- **About this exercise**: A faithful copy of the listing below is needed, one that contains no pictures.

• • • • • • •

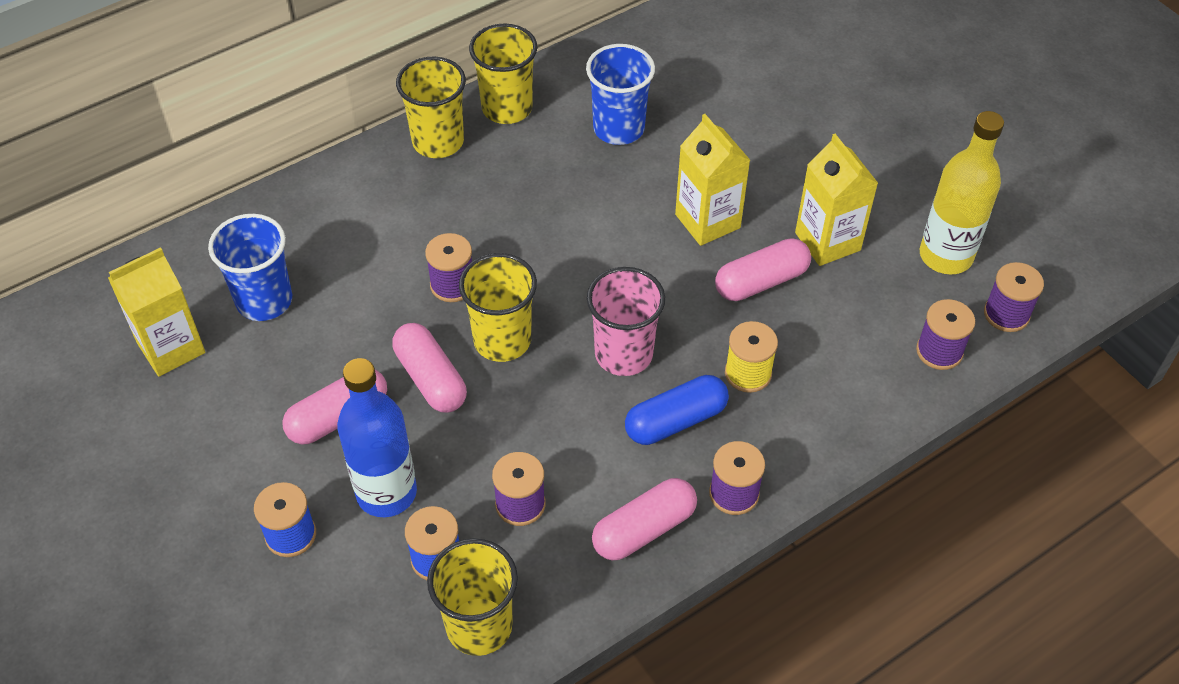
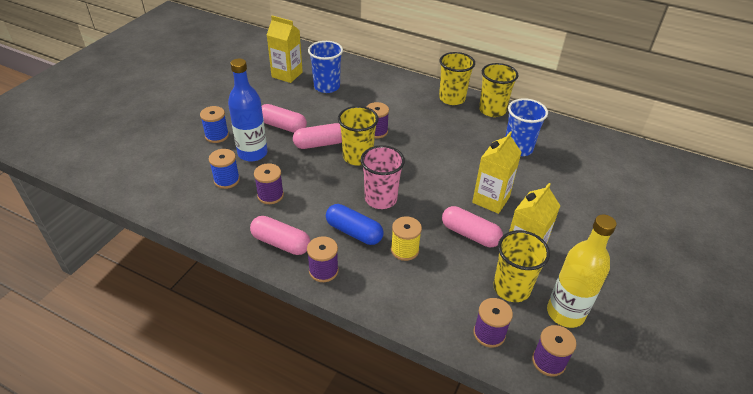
camera: 60 degrees right, 10 degrees down
(430, 378) = (320, 144): pink capsule -> pink capsule turned 45 degrees clockwise
(479, 626) = (198, 206): yellow cup -> yellow cup (511, 288)

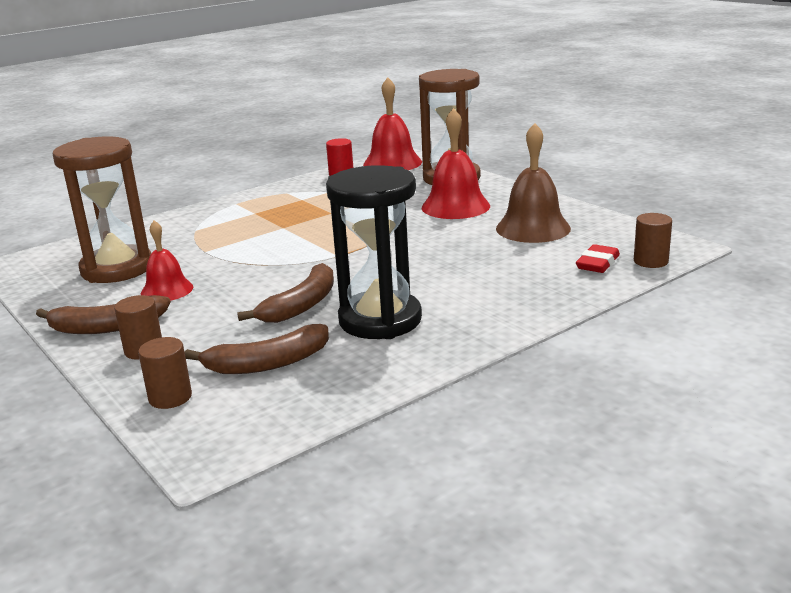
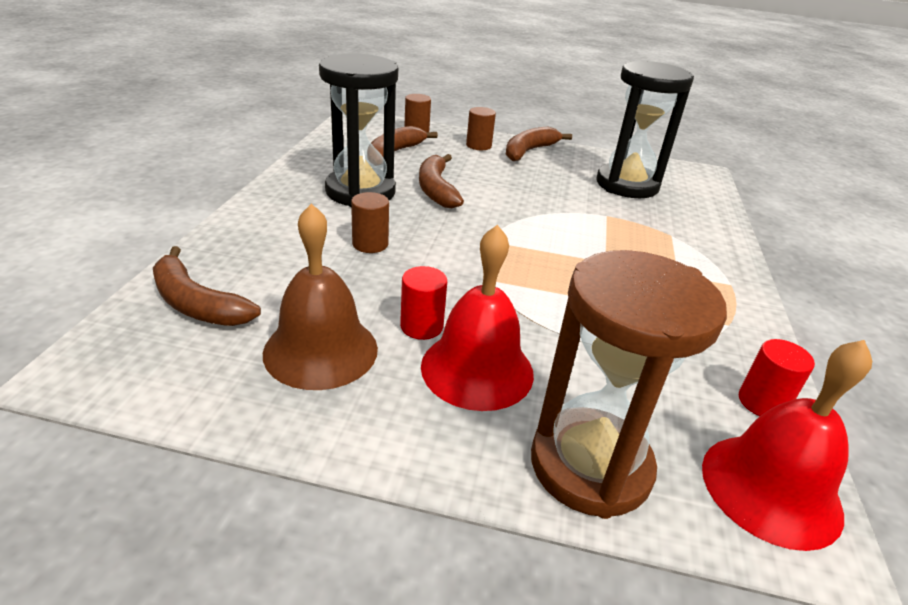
camera: 135 degrees right, 10 degrees up
(117, 269) = (627, 185): brown hourglass -> black hourglass
(167, 290) = (552, 178): red bell -> none
(461, 225) = (421, 326): none -> red cylinder
(597, 263) = (197, 303): red eraser -> brown banana
(650, 261) = (125, 326): brown cylinder -> brown cylinder (370, 244)

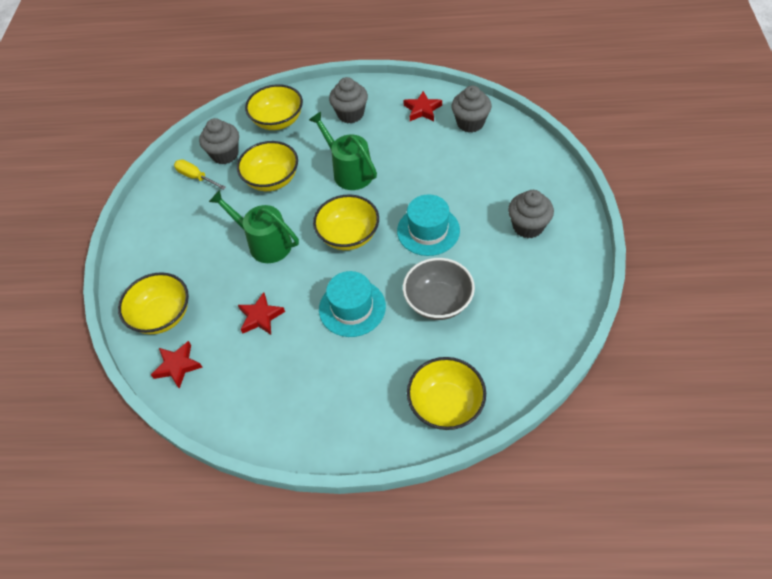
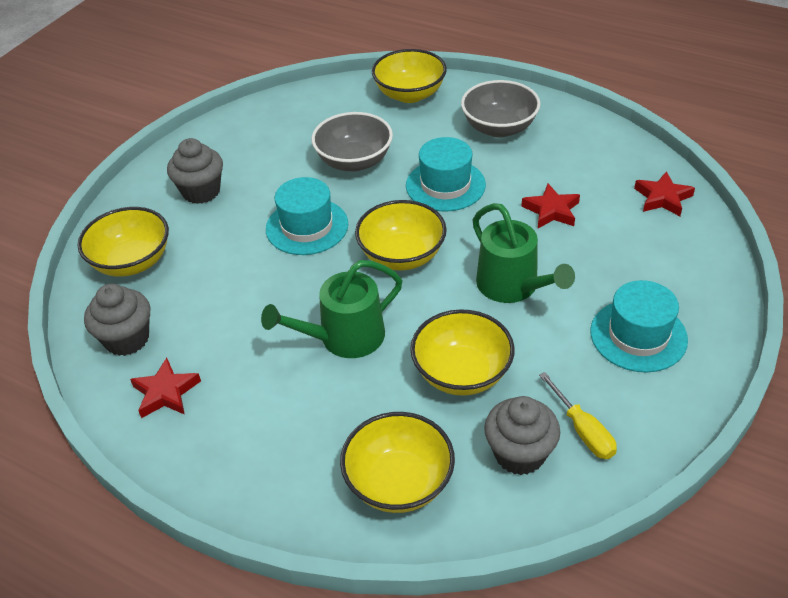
camera: 155 degrees left, 10 degrees down
(162, 315) = (673, 251): yellow bowl -> yellow bowl (132, 262)
(176, 242) = (638, 335): none -> turquoise hat
(339, 393) = (499, 128): none -> grey bowl
(349, 171) = (344, 337): green watering can -> green watering can turned 75 degrees clockwise
(350, 114) = (274, 437): grey cupcake -> none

• • • • • • •

- **Response for this exercise**:
camera: 60 degrees right, 10 degrees down
(430, 378) = (320, 144): pink capsule -> pink capsule turned 45 degrees clockwise
(479, 626) = (198, 206): yellow cup -> yellow cup (511, 288)

camera: 135 degrees right, 10 degrees up
(117, 269) = (627, 185): brown hourglass -> black hourglass
(167, 290) = (552, 178): red bell -> none
(461, 225) = (421, 326): none -> red cylinder
(597, 263) = (197, 303): red eraser -> brown banana
(650, 261) = (125, 326): brown cylinder -> brown cylinder (370, 244)

camera: 155 degrees left, 10 degrees down
(162, 315) = (673, 251): yellow bowl -> yellow bowl (132, 262)
(176, 242) = (638, 335): none -> turquoise hat
(339, 393) = (499, 128): none -> grey bowl
(349, 171) = (344, 337): green watering can -> green watering can turned 75 degrees clockwise
(350, 114) = (274, 437): grey cupcake -> none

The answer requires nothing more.